▶ **Instructions for the task**
Copy, exactly and without additions, every line in the records below from the one holding "red arrow: (13, 134) -> (12, 126), moved" through the one holding "brown square: (110, 262)", both ends included.

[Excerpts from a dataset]
----

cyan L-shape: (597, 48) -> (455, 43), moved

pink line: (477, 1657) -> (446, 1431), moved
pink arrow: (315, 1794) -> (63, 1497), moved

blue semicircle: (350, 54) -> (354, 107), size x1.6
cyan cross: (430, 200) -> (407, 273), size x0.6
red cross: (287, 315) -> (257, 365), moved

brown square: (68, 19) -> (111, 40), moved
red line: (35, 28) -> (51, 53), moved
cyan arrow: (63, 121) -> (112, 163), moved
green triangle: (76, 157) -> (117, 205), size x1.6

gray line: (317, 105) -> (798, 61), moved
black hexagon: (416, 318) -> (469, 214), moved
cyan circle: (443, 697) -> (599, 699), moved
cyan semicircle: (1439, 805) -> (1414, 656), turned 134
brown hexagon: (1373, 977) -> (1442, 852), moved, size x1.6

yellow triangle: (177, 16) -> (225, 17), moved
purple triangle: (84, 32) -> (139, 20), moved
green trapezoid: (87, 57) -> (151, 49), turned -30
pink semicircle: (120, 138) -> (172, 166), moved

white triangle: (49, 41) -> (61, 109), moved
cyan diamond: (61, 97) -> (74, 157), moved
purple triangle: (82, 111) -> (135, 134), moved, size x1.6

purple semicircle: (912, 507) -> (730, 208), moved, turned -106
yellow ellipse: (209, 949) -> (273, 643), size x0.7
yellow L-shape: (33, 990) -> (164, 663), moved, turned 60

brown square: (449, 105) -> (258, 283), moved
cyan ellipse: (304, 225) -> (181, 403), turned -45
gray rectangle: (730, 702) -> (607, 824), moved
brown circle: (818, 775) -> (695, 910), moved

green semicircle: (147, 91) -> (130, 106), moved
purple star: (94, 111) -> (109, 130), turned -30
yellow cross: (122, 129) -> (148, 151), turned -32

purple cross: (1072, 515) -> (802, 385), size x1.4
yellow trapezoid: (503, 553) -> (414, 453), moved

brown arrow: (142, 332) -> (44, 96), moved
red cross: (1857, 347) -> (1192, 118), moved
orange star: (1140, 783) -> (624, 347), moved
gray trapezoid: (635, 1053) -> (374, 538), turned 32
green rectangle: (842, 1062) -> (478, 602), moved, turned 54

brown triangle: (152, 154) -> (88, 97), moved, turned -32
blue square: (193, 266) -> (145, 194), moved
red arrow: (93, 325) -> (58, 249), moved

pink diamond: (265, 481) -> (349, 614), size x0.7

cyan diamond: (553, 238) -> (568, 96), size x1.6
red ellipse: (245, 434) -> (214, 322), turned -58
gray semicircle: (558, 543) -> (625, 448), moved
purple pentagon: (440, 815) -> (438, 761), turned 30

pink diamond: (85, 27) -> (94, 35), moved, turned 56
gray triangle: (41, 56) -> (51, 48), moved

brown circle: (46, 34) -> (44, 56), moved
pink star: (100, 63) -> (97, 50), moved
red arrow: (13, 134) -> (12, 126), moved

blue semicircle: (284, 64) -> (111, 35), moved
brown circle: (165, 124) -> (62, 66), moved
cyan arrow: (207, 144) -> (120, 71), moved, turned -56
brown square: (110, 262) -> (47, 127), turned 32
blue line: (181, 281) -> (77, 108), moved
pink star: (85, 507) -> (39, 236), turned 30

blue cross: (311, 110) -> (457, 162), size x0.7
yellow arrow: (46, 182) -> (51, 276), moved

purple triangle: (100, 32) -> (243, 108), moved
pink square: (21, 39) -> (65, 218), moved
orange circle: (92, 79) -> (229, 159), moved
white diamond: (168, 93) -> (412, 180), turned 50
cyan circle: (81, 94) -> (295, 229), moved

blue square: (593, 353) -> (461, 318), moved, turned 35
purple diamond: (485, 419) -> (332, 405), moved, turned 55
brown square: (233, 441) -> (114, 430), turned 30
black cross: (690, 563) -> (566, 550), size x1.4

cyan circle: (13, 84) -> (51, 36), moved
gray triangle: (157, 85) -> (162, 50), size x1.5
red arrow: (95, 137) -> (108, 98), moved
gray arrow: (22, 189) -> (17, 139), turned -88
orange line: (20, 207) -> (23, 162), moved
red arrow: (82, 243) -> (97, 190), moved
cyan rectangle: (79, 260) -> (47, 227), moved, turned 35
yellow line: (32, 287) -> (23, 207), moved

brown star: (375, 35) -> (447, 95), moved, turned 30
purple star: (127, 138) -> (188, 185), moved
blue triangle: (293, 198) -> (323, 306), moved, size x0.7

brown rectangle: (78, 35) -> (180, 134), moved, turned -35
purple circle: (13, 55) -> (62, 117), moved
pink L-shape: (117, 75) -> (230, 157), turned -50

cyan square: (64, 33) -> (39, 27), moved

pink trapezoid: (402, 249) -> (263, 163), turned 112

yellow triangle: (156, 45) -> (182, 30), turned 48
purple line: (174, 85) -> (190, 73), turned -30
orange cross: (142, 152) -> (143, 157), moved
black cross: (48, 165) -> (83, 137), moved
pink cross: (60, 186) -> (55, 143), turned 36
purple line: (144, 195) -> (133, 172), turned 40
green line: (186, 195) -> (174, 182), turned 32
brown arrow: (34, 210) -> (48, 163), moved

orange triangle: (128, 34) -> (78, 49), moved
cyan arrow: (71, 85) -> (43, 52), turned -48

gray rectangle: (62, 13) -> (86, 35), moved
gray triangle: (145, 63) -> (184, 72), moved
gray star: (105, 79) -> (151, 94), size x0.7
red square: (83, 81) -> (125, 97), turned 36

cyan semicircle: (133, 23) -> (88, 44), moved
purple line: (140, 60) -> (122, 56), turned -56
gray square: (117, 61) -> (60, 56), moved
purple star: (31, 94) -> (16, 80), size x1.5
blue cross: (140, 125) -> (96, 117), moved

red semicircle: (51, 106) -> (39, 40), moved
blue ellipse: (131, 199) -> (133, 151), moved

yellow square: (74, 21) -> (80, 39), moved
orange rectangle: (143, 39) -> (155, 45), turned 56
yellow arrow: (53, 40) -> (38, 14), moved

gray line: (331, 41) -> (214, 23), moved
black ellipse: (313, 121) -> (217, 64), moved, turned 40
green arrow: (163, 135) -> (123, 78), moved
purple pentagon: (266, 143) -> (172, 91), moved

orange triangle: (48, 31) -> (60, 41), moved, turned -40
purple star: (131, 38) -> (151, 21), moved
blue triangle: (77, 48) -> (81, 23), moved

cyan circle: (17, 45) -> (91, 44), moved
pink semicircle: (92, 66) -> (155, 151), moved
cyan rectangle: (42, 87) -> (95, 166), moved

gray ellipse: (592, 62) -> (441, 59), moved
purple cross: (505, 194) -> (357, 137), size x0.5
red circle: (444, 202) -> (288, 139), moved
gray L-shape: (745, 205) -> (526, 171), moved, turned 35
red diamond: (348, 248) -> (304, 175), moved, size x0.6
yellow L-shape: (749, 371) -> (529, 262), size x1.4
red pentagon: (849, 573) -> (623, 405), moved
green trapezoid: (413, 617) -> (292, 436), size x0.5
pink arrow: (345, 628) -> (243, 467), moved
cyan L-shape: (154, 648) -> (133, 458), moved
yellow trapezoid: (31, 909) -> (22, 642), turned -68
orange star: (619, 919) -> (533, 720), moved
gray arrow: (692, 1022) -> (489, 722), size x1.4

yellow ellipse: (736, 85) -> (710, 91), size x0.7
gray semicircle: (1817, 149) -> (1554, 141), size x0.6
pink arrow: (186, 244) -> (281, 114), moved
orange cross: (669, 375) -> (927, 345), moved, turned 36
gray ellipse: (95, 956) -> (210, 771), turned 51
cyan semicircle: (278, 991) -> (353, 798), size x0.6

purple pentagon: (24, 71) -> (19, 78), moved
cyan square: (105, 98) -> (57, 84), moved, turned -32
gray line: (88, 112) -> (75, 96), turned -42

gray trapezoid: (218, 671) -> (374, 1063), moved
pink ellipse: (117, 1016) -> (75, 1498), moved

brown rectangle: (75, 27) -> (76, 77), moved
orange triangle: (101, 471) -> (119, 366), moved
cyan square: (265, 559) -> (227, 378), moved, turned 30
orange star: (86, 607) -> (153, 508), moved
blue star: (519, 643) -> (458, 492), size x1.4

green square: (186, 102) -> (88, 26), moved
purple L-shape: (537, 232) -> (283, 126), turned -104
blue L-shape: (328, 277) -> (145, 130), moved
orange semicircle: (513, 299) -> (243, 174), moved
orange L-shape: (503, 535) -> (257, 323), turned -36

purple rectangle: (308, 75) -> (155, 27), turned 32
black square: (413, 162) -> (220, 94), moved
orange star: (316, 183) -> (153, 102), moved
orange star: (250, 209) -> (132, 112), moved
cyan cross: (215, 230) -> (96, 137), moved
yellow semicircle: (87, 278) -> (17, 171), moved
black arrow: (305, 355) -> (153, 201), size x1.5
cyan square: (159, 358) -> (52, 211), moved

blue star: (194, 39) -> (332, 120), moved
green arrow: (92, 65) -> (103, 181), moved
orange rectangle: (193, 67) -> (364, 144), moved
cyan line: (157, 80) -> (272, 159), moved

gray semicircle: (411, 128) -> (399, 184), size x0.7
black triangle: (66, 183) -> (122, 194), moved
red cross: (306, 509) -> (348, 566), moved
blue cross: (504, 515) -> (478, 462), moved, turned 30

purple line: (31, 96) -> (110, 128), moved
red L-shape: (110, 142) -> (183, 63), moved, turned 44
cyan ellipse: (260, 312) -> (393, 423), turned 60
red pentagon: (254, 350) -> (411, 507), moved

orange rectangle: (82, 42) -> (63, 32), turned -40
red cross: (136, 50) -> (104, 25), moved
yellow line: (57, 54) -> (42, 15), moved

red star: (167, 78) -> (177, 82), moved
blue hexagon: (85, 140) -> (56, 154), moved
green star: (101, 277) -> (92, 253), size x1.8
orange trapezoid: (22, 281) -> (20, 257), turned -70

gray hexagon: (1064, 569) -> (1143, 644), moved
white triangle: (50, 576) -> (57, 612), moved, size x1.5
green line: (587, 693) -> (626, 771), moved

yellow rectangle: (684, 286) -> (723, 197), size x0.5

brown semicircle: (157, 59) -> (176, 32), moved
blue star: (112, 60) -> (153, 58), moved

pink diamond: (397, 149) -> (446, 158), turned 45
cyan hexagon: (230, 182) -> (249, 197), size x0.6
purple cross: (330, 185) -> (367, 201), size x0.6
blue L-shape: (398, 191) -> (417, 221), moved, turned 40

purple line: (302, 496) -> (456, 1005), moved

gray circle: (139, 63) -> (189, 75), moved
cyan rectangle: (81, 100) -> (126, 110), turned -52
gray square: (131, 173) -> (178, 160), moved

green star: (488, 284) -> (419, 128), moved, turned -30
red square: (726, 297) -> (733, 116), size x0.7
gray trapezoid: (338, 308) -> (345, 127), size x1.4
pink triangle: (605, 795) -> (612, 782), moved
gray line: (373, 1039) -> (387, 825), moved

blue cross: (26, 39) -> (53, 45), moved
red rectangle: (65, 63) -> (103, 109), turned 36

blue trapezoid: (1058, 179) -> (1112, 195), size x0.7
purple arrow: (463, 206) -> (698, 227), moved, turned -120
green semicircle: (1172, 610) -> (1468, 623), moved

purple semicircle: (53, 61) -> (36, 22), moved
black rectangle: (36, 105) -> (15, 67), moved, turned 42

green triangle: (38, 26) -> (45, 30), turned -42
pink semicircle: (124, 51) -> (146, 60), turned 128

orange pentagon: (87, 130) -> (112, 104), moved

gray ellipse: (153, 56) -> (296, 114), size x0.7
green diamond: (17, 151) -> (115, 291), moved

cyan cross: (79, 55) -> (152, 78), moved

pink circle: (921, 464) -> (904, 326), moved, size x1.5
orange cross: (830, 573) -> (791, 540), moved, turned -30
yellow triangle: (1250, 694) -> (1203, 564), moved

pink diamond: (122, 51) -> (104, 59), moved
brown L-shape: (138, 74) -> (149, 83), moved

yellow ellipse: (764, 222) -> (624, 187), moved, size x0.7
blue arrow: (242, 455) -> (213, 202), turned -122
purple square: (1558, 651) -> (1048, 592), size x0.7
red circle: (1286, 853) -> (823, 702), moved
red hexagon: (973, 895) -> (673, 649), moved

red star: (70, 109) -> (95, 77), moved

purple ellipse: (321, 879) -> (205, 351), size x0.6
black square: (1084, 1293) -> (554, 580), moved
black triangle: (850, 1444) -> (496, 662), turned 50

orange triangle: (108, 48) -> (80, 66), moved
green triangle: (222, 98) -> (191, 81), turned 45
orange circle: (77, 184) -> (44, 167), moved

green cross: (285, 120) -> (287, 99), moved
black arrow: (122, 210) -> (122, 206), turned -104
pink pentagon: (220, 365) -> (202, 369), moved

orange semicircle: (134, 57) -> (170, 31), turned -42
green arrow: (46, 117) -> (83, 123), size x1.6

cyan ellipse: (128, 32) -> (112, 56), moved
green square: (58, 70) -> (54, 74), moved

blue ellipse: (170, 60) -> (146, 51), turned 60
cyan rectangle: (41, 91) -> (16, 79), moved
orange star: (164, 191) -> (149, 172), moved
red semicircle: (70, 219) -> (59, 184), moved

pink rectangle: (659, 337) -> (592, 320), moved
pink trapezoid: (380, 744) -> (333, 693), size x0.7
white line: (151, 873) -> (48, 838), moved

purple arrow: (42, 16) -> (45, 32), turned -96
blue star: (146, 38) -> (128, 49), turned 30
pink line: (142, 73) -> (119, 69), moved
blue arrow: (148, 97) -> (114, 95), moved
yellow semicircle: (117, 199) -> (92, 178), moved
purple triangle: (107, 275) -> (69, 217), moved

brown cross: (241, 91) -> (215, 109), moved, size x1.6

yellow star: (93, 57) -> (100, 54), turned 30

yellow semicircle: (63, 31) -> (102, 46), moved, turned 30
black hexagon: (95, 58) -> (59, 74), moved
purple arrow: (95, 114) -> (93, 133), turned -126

----

▶ **Written response**
red arrow: (13, 134) -> (12, 126), moved

blue semicircle: (284, 64) -> (111, 35), moved
brown circle: (165, 124) -> (62, 66), moved
cyan arrow: (207, 144) -> (120, 71), moved, turned -56
brown square: (110, 262) -> (47, 127), turned 32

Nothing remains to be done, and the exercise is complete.